WHAT THE EXERCISE ASKS:
Where does the word "slope" occur in the entries below? Copy every line that has it.

====== EXTRACTED MATERIAL ======

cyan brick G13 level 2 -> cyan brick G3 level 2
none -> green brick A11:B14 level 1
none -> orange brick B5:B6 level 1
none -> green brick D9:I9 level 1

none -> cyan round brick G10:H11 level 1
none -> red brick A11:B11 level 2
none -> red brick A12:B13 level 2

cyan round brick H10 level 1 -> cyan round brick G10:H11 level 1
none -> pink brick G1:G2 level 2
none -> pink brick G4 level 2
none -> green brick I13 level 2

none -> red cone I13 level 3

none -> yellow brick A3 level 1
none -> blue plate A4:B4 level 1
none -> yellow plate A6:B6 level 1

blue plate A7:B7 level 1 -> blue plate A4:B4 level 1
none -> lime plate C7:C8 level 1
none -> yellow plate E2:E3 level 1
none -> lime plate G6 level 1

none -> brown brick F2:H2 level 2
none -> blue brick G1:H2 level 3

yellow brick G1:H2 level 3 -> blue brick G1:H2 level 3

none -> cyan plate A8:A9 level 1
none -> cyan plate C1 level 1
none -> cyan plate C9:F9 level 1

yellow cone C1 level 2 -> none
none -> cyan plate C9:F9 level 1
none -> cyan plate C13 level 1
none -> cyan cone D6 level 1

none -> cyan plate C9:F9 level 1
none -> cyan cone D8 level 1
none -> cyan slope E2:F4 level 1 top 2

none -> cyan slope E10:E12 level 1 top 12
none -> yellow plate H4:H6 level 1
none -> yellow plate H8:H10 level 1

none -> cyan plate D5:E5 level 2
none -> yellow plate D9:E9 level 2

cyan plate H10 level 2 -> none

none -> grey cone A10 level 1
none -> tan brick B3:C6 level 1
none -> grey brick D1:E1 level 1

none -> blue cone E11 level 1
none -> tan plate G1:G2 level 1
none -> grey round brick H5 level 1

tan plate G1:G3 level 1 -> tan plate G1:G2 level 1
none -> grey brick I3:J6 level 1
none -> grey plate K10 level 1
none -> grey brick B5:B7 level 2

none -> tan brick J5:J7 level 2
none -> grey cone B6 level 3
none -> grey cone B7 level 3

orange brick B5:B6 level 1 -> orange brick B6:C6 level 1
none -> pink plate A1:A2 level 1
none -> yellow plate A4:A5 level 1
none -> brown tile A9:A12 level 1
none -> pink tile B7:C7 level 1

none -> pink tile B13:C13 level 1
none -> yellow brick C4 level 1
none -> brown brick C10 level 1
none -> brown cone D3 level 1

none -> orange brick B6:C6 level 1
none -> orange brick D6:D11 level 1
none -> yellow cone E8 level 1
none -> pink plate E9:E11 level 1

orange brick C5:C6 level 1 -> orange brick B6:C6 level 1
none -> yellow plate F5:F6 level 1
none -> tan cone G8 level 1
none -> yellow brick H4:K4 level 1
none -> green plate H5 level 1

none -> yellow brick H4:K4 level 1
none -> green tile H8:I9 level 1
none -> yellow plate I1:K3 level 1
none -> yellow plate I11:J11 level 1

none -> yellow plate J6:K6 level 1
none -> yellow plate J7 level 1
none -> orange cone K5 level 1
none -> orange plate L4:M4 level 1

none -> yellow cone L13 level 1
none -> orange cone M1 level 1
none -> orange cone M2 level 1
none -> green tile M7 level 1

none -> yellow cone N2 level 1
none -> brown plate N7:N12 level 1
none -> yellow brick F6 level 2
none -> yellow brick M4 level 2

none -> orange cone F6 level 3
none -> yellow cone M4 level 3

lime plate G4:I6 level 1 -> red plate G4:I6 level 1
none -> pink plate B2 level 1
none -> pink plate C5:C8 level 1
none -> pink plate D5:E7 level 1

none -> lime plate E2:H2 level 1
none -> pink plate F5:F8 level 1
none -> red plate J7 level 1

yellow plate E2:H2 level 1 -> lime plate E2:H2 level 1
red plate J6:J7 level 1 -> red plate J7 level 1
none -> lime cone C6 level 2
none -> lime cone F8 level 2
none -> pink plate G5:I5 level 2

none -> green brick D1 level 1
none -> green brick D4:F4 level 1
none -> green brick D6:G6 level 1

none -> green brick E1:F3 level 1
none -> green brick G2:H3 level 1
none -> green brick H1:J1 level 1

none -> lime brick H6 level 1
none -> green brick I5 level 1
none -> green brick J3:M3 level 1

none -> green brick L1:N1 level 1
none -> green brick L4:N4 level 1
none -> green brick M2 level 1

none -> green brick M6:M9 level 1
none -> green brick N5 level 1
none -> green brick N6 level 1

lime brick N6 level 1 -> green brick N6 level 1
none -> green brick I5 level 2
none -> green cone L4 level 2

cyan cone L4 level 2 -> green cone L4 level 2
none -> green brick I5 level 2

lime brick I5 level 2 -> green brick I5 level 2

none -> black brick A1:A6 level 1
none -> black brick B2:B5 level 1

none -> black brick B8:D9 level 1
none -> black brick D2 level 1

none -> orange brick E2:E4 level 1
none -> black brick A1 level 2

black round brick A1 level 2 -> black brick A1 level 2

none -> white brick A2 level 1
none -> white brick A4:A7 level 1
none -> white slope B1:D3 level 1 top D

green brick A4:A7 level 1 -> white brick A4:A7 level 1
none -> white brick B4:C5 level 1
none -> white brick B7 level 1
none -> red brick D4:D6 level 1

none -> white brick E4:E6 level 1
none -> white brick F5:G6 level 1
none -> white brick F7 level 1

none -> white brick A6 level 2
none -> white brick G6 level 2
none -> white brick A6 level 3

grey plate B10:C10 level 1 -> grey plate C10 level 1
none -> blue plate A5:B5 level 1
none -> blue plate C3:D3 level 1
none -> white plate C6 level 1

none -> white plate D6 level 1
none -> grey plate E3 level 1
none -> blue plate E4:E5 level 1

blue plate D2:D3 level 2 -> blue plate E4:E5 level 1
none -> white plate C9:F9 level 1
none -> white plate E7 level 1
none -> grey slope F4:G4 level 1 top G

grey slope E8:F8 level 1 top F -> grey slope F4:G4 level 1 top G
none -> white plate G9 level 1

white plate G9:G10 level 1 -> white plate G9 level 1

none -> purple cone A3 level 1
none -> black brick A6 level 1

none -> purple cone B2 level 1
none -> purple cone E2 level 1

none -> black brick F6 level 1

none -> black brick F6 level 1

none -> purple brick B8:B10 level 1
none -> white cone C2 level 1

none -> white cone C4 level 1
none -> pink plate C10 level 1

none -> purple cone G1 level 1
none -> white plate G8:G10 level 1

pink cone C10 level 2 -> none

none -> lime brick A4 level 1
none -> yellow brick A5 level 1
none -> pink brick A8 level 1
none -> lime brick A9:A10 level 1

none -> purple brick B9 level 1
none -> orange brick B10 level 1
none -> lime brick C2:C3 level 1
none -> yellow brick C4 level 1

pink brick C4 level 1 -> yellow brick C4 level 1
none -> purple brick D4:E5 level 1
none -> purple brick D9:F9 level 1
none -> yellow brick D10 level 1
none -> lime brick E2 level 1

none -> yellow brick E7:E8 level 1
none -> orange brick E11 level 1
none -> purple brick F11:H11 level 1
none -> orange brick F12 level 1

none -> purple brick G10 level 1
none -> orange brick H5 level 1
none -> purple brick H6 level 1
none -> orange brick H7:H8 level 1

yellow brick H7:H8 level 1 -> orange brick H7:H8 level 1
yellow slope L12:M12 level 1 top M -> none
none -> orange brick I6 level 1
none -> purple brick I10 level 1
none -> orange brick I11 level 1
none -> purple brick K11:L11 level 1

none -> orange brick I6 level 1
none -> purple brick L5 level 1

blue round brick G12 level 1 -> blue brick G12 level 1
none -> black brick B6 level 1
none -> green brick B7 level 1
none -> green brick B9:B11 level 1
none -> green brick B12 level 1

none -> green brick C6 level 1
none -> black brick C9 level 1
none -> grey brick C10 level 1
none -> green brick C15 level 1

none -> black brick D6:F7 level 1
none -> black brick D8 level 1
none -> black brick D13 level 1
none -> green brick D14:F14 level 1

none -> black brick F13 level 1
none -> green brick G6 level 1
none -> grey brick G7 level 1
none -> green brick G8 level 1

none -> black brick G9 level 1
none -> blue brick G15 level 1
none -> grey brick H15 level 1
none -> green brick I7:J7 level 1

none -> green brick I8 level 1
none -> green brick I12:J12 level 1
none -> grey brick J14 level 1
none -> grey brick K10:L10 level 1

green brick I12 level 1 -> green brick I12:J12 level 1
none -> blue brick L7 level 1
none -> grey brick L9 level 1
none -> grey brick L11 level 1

======

RESPONSE TO THE EXERCISE:
none -> cyan slope E2:F4 level 1 top 2
none -> cyan slope E10:E12 level 1 top 12
none -> white slope B1:D3 level 1 top D
none -> grey slope F4:G4 level 1 top G
grey slope E8:F8 level 1 top F -> grey slope F4:G4 level 1 top G
yellow slope L12:M12 level 1 top M -> none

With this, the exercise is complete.